> [TASK REQUIREMENTS] Exclude the pictures and retype the entries as written.

> [Object matching data]
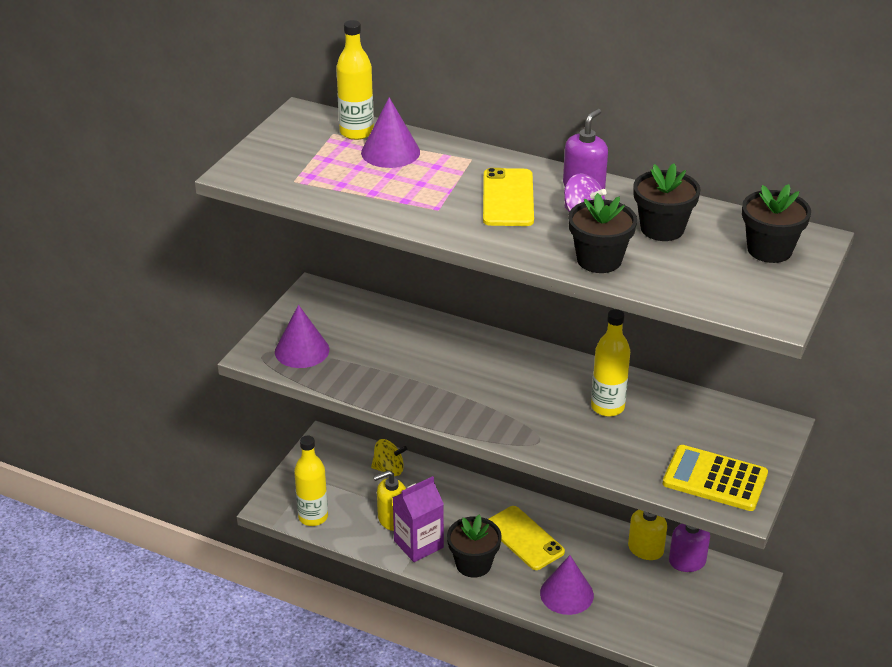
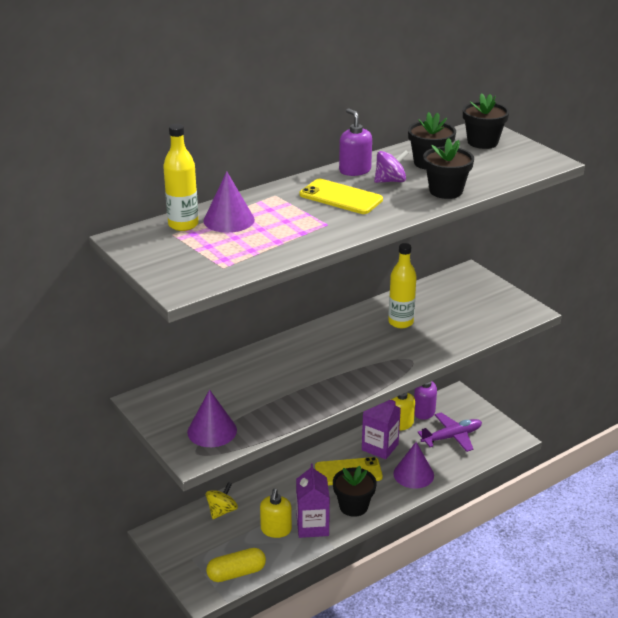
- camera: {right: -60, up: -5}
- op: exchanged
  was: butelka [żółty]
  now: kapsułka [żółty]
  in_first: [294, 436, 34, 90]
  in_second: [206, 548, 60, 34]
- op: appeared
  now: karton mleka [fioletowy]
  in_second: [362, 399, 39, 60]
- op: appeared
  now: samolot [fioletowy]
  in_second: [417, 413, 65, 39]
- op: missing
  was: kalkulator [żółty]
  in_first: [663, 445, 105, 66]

> [YOUR SOLUTION]
- camera: {right: -60, up: -5}
- op: exchanged
  was: butelka [żółty]
  now: kapsułka [żółty]
  in_first: [294, 436, 34, 90]
  in_second: [206, 548, 60, 34]
- op: appeared
  now: karton mleka [fioletowy]
  in_second: [362, 399, 39, 60]
- op: appeared
  now: samolot [fioletowy]
  in_second: [417, 413, 65, 39]
- op: missing
  was: kalkulator [żółty]
  in_first: [663, 445, 105, 66]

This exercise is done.